What to work on » Nothing outside the range below should be printed. Output exactly the lines from the line with "C5: 1uF (plus" to the line with "TP1: none -> test point (MA)", both included.

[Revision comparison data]
- - - - - - -
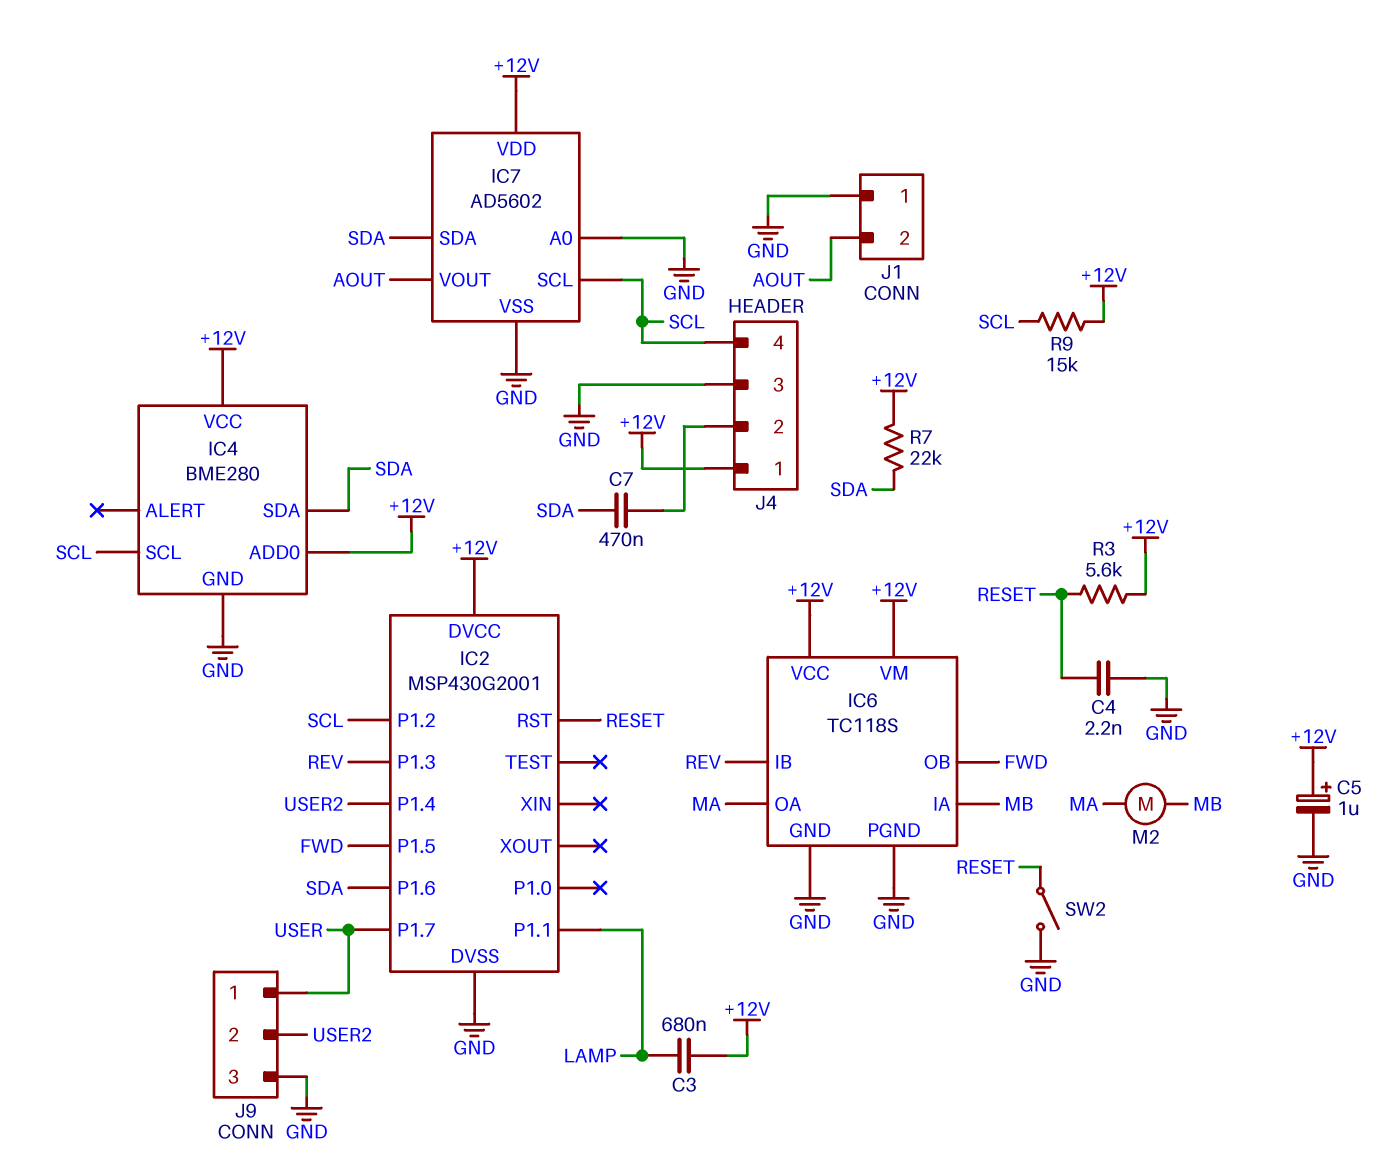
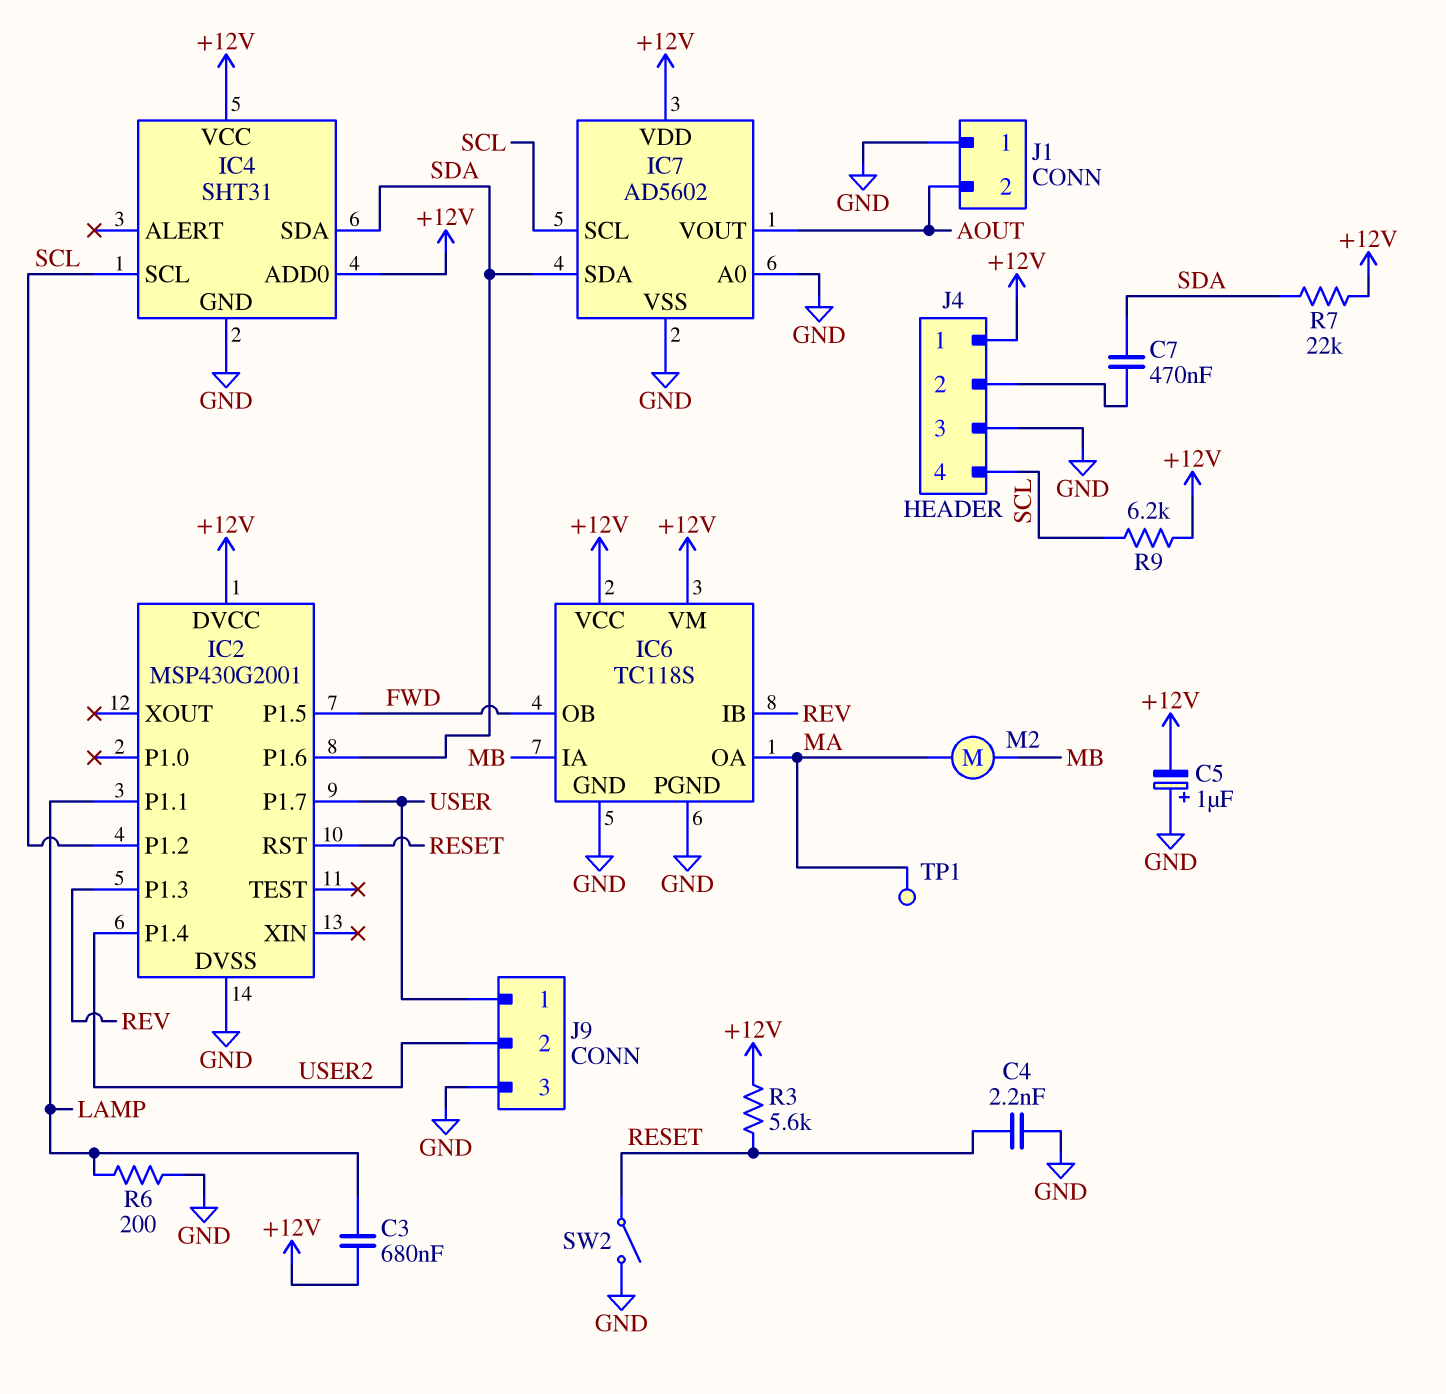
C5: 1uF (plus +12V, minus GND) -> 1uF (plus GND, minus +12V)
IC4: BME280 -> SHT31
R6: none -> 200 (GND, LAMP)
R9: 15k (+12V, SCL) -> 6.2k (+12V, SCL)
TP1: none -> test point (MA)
- - - - - - -
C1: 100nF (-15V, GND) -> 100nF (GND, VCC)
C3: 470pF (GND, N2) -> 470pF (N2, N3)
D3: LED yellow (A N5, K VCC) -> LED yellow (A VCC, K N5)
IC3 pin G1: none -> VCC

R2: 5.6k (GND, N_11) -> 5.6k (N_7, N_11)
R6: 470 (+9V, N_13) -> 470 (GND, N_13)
- - - - - - -
Exercise answer »
C5: 1uF (plus +12V, minus GND) -> 1uF (plus GND, minus +12V)
IC4: BME280 -> SHT31
R6: none -> 200 (GND, LAMP)
R9: 15k (+12V, SCL) -> 6.2k (+12V, SCL)
TP1: none -> test point (MA)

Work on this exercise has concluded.